→ Recorded data:
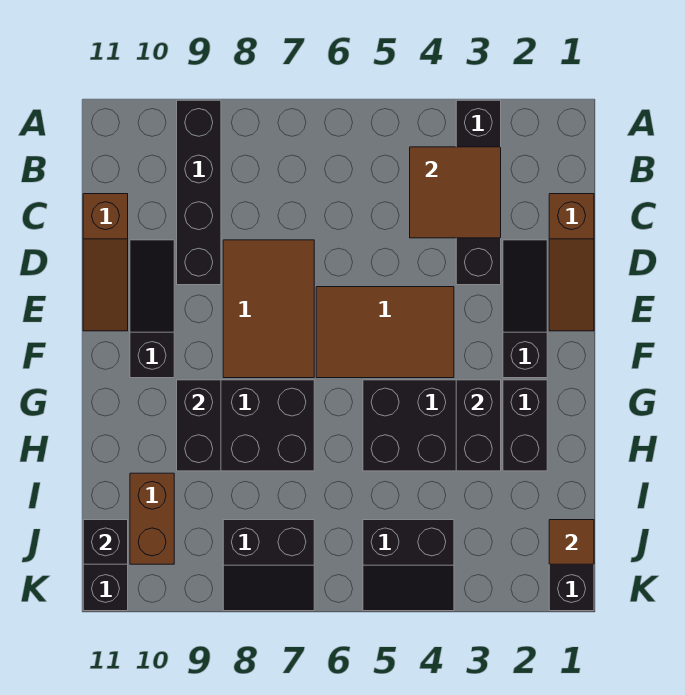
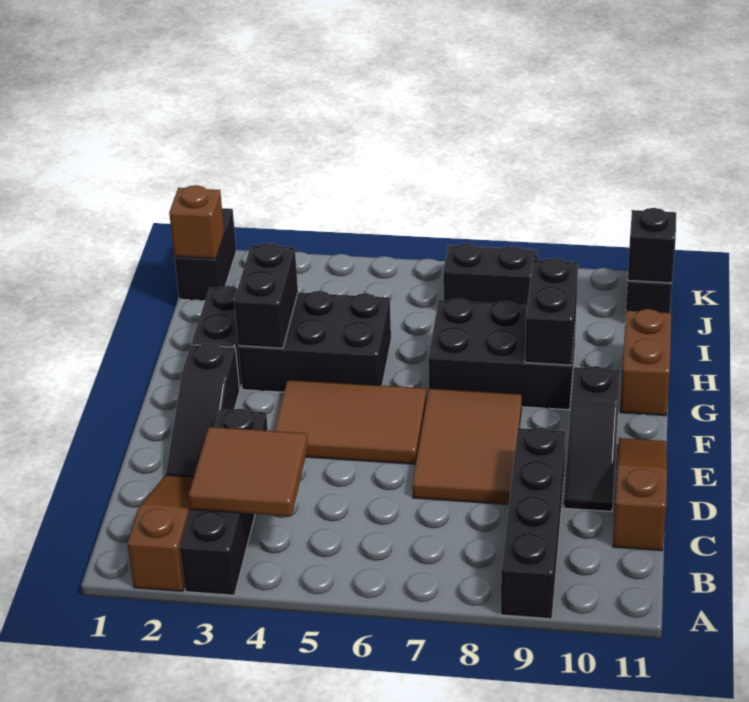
brown slope C1:E1 level 1 top C -> brown slope A2:C2 level 1 top A
brown brick I10:J10 level 1 -> brown brick G11:H11 level 1
brown tile J1 level 2 -> brown brick J1 level 2
black slope J4:K5 level 1 top J -> none

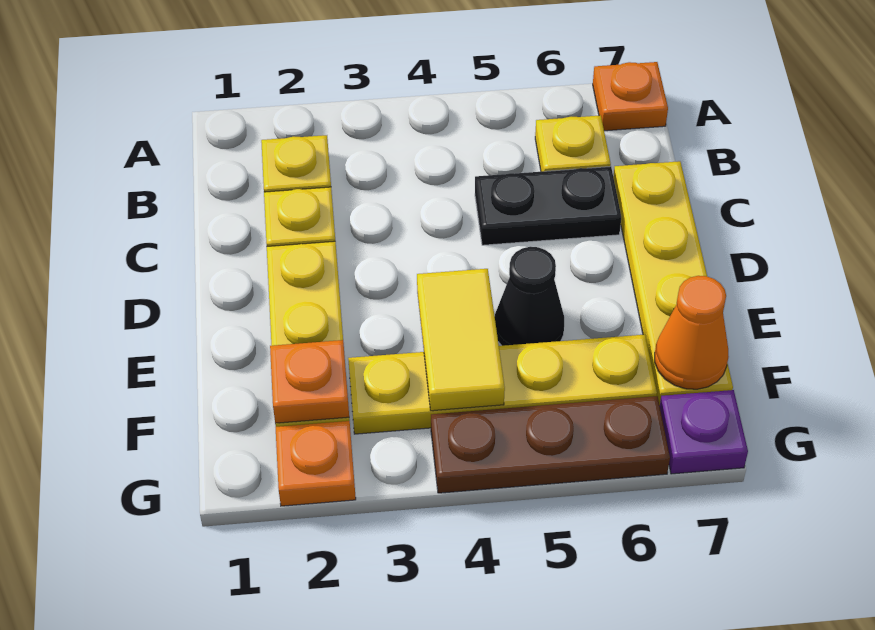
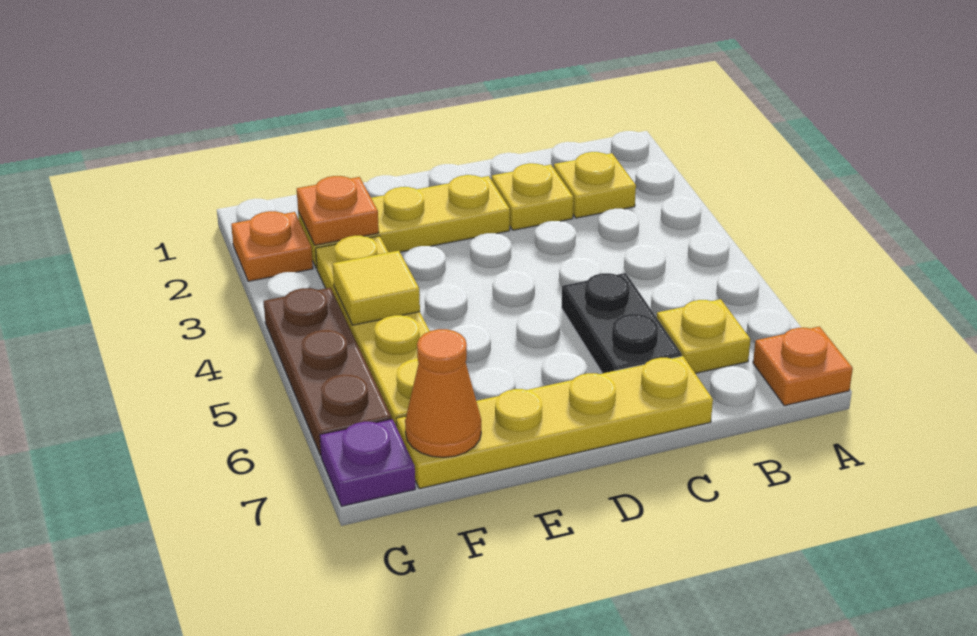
yellow tile E4:F4 level 2 -> yellow tile F4 level 2
black cone E5 level 1 -> none

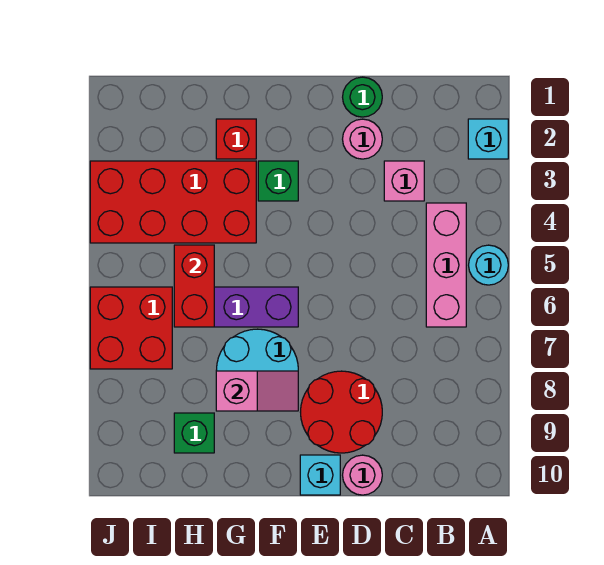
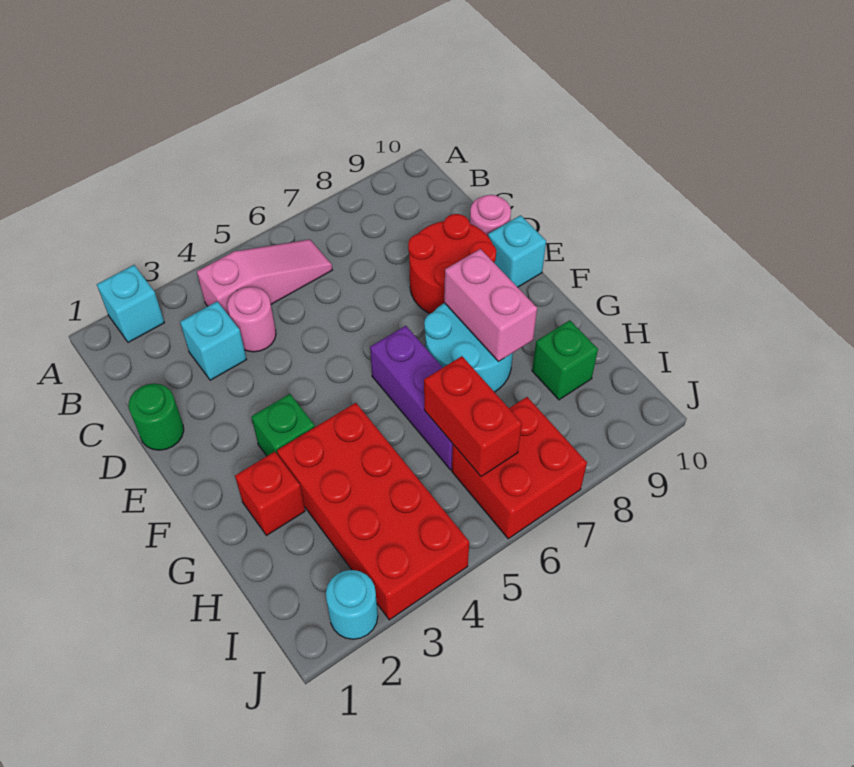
cyan round brick A5 level 1 -> cyan round brick J2 level 1
pink brick B4:B6 level 1 -> pink slope B4:B6 level 1 top 4
pink brick C3 level 1 -> cyan brick C3 level 1
pink round brick D2 level 1 -> pink round brick C4 level 1
pink slope F8:G8 level 2 top G -> pink brick F8:G8 level 2
red brick H5:H6 level 2 -> red brick H6:I6 level 2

→ Directions:
Nothing but the lines from the line with "black cone E5 level 1 -> none" through the last line of the listing above should be repeated, and pictures should be left out.

→ Result below:
black cone E5 level 1 -> none

cyan round brick A5 level 1 -> cyan round brick J2 level 1
pink brick B4:B6 level 1 -> pink slope B4:B6 level 1 top 4
pink brick C3 level 1 -> cyan brick C3 level 1
pink round brick D2 level 1 -> pink round brick C4 level 1
pink slope F8:G8 level 2 top G -> pink brick F8:G8 level 2
red brick H5:H6 level 2 -> red brick H6:I6 level 2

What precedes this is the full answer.